● Input material:
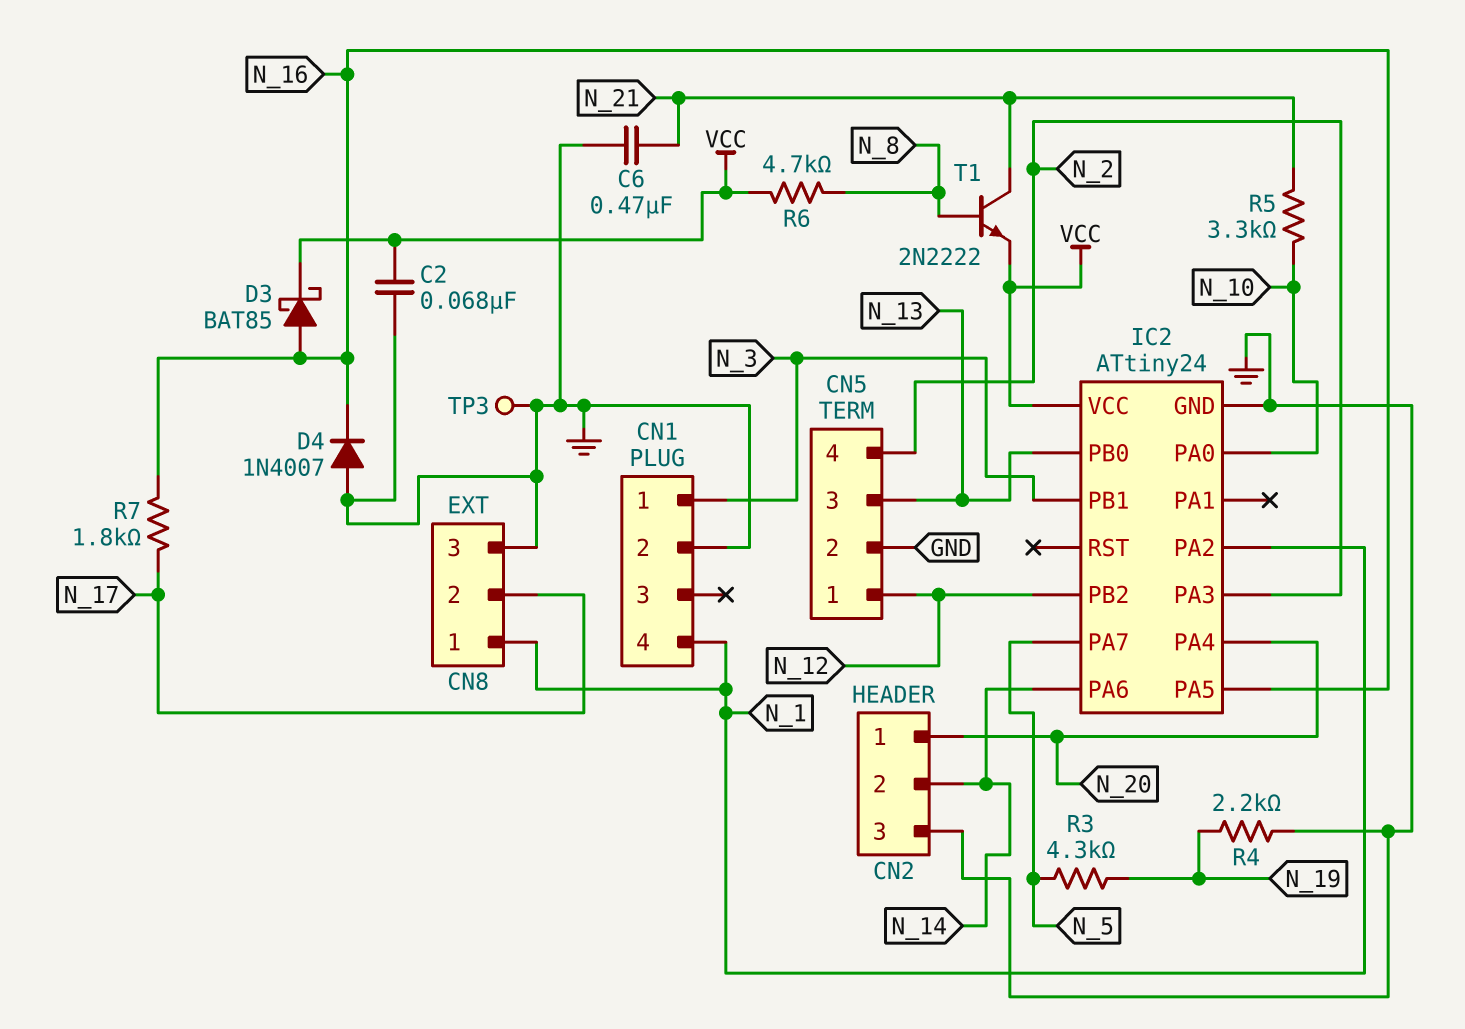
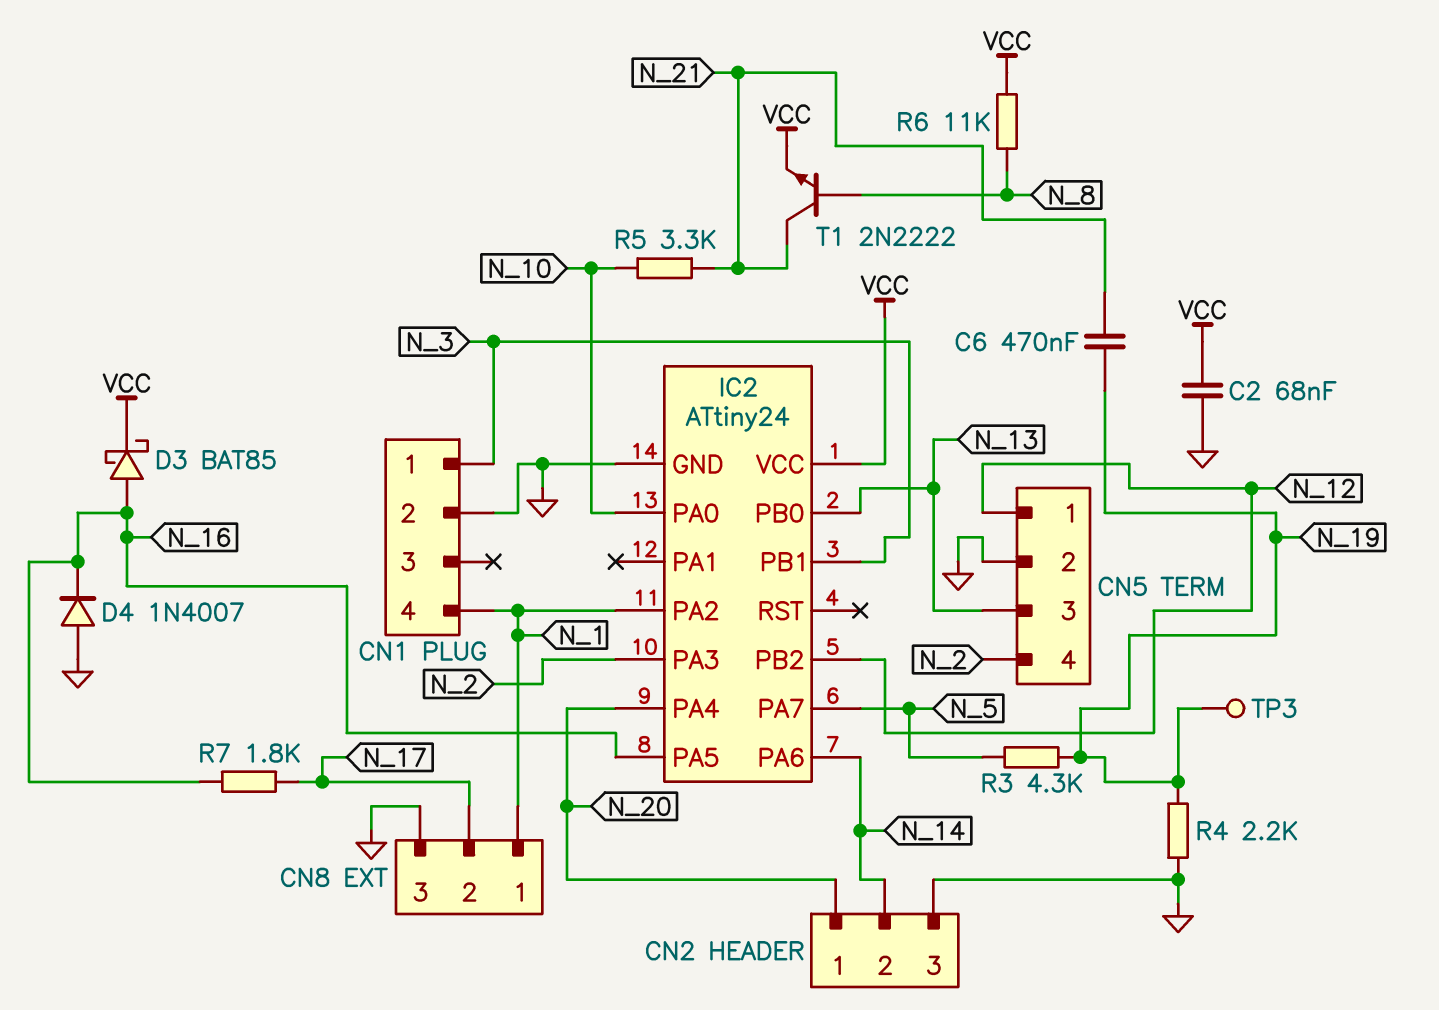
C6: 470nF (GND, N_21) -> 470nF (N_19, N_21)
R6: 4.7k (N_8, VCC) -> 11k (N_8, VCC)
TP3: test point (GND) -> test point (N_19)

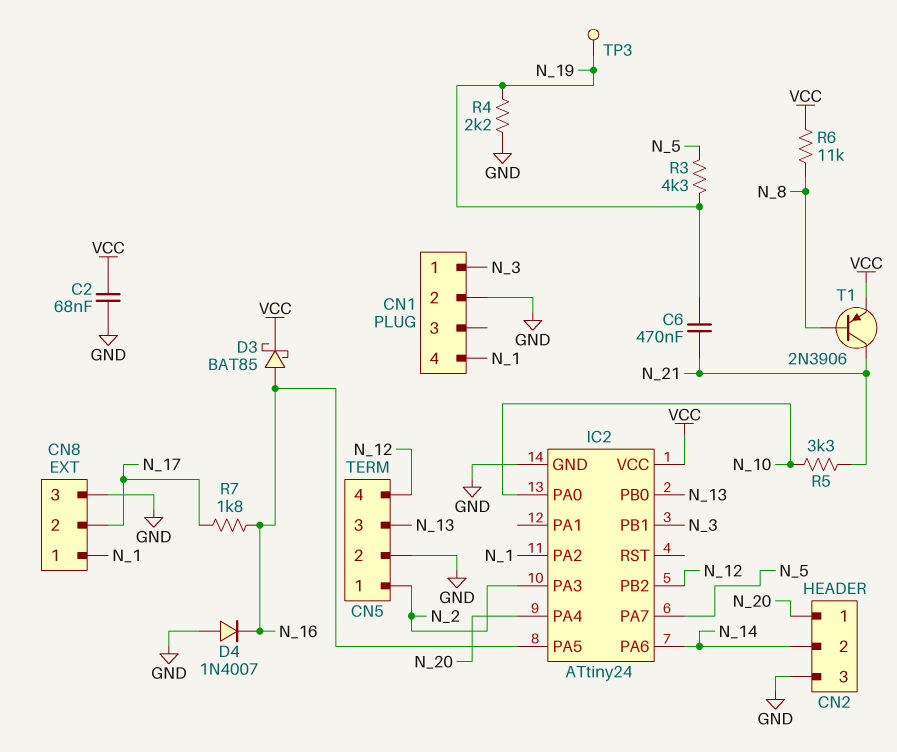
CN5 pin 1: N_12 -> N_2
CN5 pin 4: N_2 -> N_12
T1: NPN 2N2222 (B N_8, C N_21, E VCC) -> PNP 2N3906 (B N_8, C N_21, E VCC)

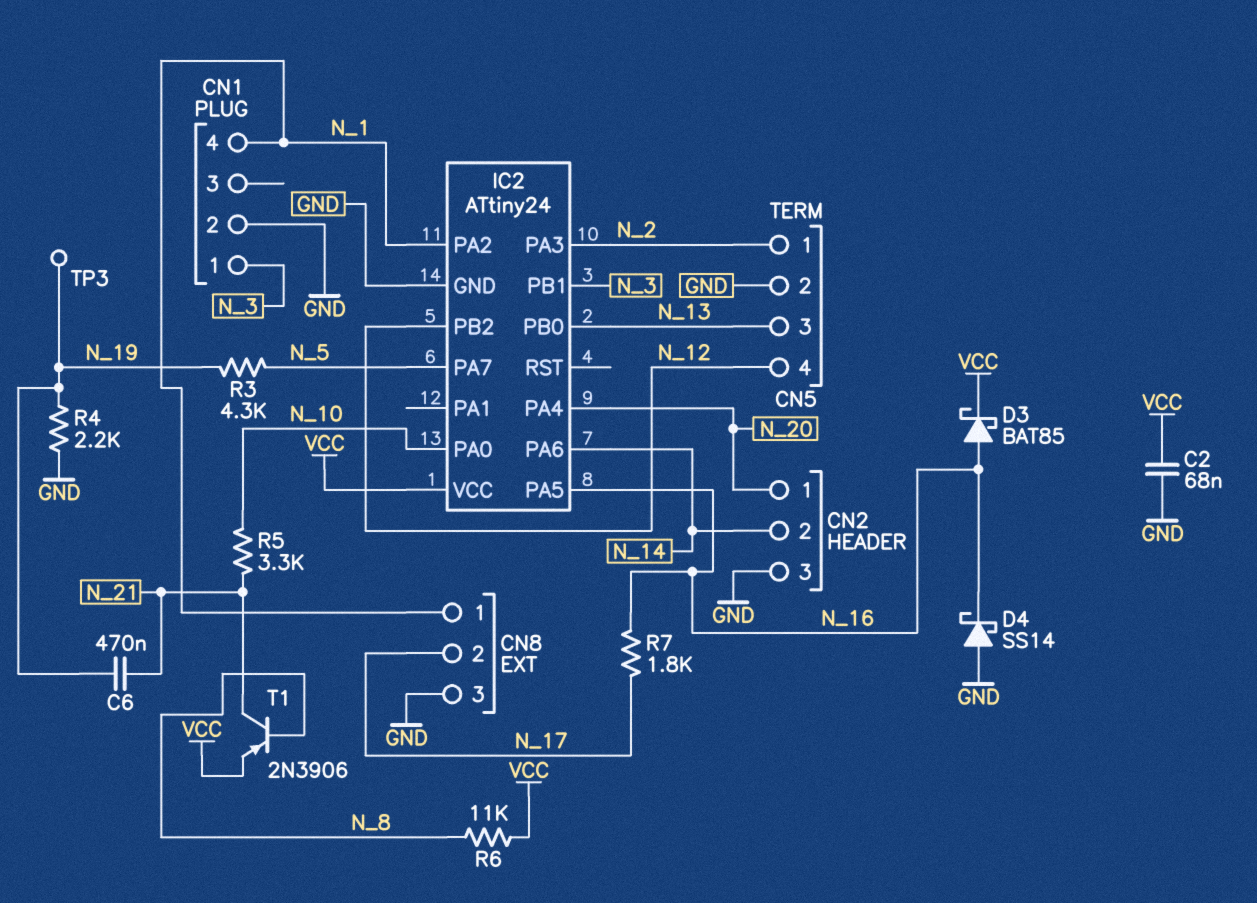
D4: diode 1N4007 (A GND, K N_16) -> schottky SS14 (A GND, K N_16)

● Task to complete: Starting with the line that holds "TP3: test point (GND) -> test point (N_19)", retype each line through the last one in the listing above, exactly as written. Do not copy any pictures.

● Expected answer:
TP3: test point (GND) -> test point (N_19)

CN5 pin 1: N_12 -> N_2
CN5 pin 4: N_2 -> N_12
T1: NPN 2N2222 (B N_8, C N_21, E VCC) -> PNP 2N3906 (B N_8, C N_21, E VCC)

D4: diode 1N4007 (A GND, K N_16) -> schottky SS14 (A GND, K N_16)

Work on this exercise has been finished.